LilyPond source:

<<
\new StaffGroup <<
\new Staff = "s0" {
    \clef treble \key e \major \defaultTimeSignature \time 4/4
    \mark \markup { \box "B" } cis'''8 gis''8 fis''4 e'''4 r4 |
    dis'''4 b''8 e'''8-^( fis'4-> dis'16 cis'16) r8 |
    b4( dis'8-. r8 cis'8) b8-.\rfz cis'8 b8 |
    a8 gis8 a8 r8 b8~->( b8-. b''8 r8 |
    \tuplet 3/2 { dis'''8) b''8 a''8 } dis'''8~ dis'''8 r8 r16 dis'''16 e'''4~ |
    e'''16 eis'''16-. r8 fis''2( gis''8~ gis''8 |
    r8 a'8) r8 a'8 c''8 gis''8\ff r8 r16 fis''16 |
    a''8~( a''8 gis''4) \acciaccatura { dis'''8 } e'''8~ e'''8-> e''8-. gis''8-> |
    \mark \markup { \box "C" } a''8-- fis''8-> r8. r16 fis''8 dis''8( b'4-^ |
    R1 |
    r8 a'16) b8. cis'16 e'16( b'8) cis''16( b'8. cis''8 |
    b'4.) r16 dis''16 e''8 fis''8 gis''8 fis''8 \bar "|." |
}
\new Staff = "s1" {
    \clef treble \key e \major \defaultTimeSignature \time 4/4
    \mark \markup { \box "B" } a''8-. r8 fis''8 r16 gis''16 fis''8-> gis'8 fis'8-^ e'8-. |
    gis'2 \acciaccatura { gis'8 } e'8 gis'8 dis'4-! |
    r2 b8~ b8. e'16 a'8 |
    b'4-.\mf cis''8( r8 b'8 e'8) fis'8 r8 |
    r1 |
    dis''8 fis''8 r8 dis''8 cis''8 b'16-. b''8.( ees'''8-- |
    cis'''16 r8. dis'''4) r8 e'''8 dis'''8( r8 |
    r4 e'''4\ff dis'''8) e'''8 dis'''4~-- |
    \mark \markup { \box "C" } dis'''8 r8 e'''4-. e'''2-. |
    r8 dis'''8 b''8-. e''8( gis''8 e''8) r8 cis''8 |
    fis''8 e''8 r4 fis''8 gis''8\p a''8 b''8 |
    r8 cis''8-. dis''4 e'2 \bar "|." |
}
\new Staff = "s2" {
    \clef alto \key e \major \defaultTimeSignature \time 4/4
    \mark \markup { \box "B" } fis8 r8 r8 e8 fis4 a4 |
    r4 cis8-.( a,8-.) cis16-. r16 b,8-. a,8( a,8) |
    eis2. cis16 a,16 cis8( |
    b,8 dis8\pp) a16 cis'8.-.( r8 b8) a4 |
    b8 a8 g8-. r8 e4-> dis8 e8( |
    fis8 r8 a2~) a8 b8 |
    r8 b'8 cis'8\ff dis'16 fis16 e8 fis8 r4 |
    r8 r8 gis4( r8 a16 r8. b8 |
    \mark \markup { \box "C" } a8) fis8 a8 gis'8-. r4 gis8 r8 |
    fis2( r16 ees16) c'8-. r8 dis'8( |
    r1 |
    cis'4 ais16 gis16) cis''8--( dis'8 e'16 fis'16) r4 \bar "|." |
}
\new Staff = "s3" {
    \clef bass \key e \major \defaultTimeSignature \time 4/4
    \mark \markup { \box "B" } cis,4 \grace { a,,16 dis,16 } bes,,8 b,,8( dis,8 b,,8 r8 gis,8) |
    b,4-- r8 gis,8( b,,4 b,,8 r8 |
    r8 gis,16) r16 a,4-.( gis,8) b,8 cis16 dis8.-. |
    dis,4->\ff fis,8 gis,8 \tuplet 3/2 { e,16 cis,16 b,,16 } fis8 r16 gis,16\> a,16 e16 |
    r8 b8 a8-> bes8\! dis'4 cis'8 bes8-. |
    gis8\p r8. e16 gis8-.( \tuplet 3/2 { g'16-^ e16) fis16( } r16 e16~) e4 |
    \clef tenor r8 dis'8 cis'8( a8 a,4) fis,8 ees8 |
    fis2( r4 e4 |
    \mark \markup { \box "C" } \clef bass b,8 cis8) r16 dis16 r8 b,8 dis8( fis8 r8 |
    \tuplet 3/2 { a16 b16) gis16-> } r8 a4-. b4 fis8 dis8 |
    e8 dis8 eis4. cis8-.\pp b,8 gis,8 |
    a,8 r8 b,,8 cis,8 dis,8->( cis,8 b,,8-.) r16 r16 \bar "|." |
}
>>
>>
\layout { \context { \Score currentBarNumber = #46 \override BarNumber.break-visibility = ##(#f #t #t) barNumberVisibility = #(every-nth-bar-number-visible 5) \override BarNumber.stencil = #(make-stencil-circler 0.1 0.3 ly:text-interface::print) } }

※ ※ ※

• Stated exercise
How many lines of the records contain the string "defaultTimeSignature"? Letter case counts. Give only the number.

• Finished answer
4